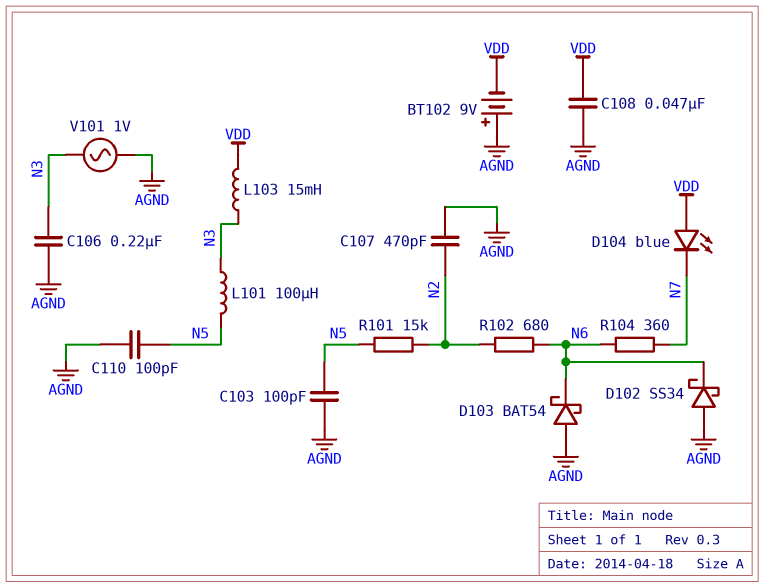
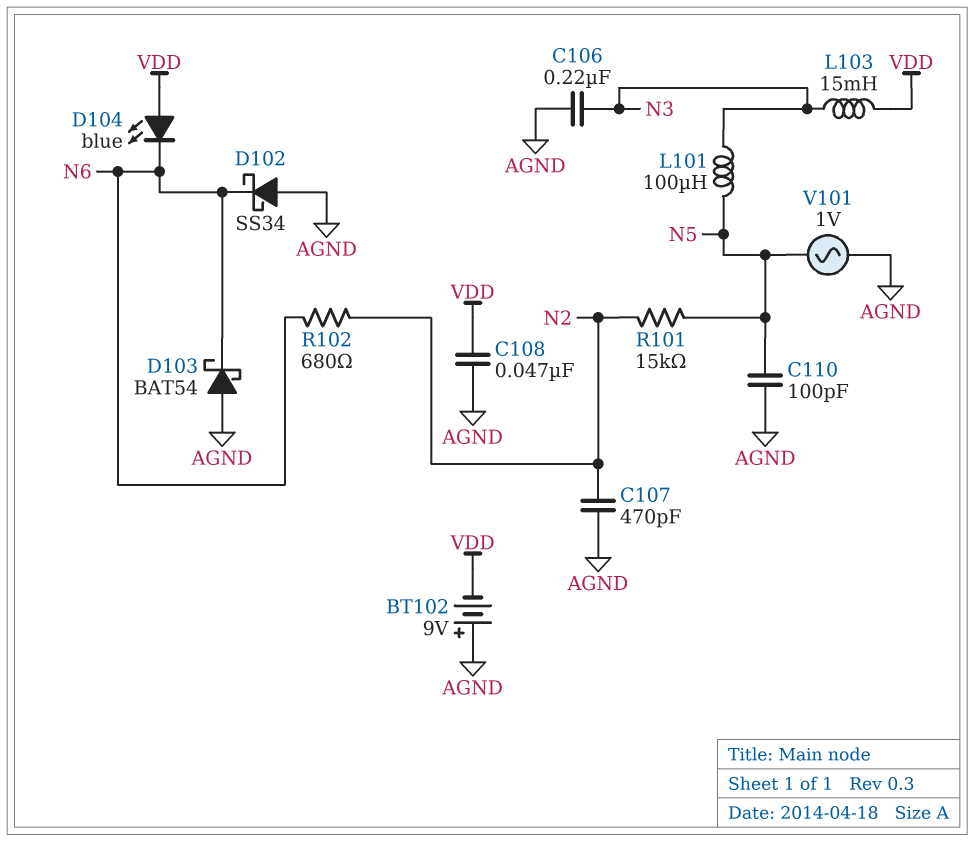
C103: 100pF (AGND, N5) -> none
D104: LED blue (A VDD, K N7) -> LED blue (A VDD, K N6)
R104: 360 (N6, N7) -> none
V101: AC 1V (AGND, N3) -> AC 1V (AGND, N5)

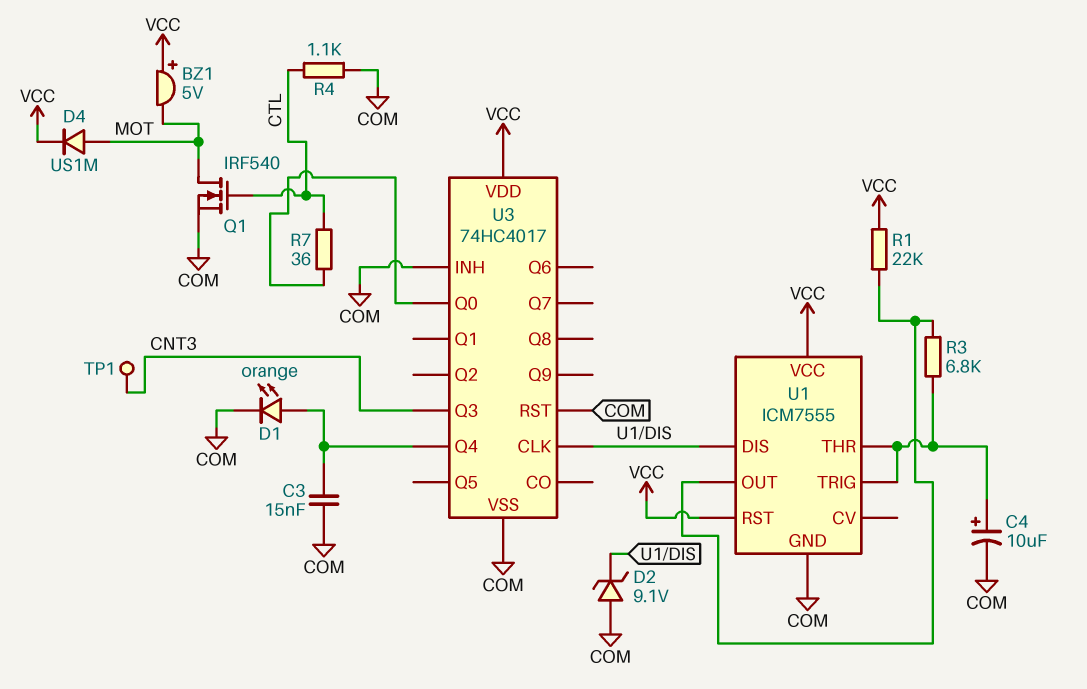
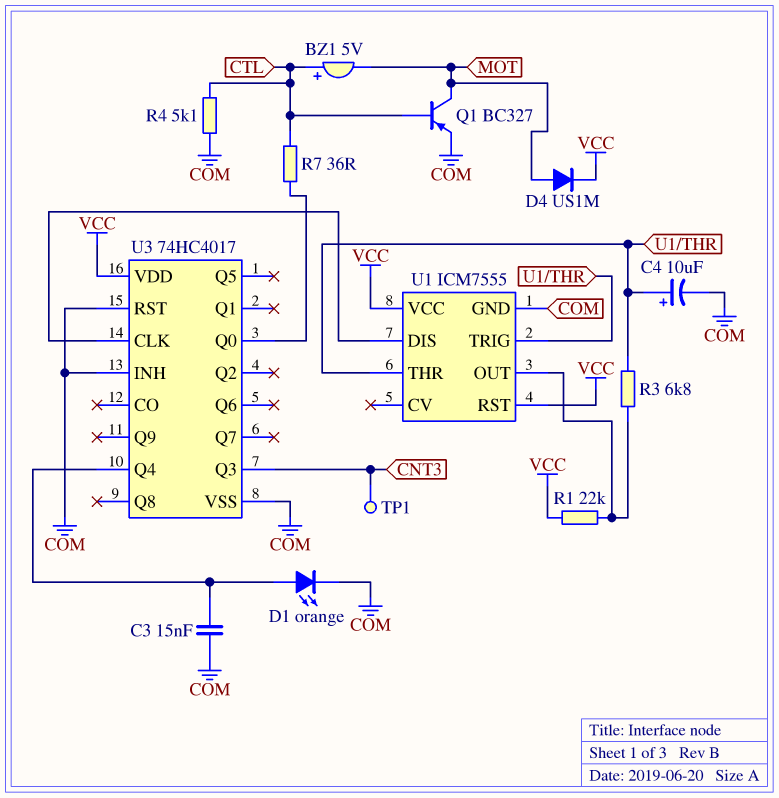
BZ1: buzzer 5V (plus VCC, minus MOT) -> buzzer 5V (plus CTL, minus MOT)
D2: zener 9.1V (A COM, K U1/DIS) -> none
Q1: NMOS IRF540 (G CTL, D MOT, S COM) -> PNP BC327 (B CTL, C MOT, E COM)
R4: 1.1k (COM, CTL) -> 5.1k (COM, CTL)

******************************

» **Assignment**: Every line of the records above where the string "AGND" is found should be copied.

» **Response to this task**:
C103: 100pF (AGND, N5) -> none
V101: AC 1V (AGND, N3) -> AC 1V (AGND, N5)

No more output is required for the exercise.